= WORK INSTRUCTIONS =
Reproduce every record below exactly as written, leaving out any pictures.

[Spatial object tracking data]
###

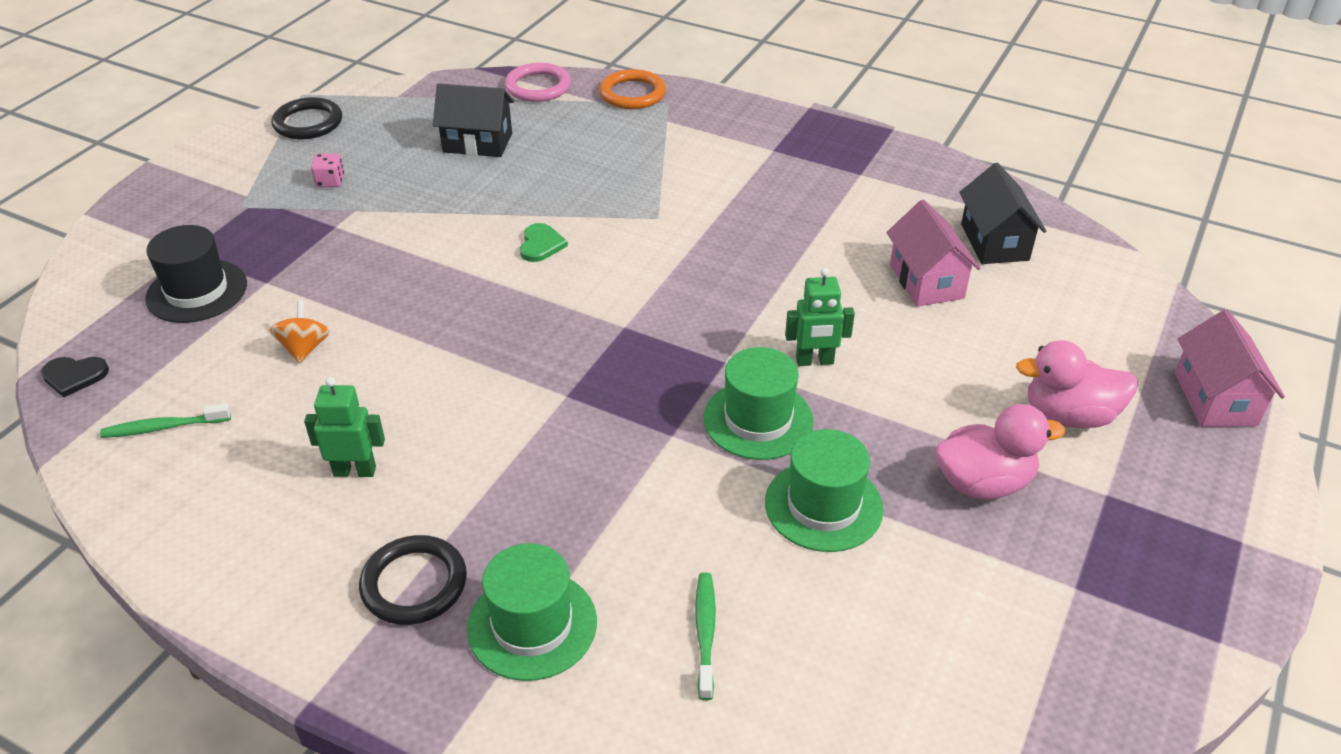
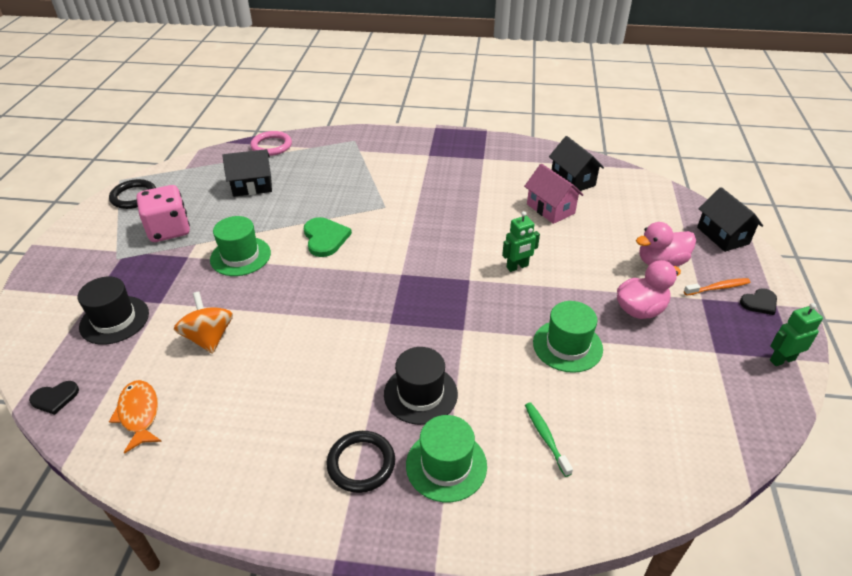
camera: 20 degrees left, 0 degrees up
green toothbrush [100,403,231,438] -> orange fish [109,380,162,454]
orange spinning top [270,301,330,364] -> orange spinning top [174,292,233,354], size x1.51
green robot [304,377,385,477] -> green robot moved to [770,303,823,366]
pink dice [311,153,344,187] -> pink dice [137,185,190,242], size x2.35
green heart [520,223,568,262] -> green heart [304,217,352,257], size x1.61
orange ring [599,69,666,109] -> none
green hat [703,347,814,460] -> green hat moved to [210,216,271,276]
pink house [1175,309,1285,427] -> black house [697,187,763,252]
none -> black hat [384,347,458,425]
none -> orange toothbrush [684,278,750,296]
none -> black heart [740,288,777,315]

###

= SOLUTION FOR THIS EXERCISE =
camera: 20 degrees left, 0 degrees up
green toothbrush [100,403,231,438] -> orange fish [109,380,162,454]
orange spinning top [270,301,330,364] -> orange spinning top [174,292,233,354], size x1.51
green robot [304,377,385,477] -> green robot moved to [770,303,823,366]
pink dice [311,153,344,187] -> pink dice [137,185,190,242], size x2.35
green heart [520,223,568,262] -> green heart [304,217,352,257], size x1.61
orange ring [599,69,666,109] -> none
green hat [703,347,814,460] -> green hat moved to [210,216,271,276]
pink house [1175,309,1285,427] -> black house [697,187,763,252]
none -> black hat [384,347,458,425]
none -> orange toothbrush [684,278,750,296]
none -> black heart [740,288,777,315]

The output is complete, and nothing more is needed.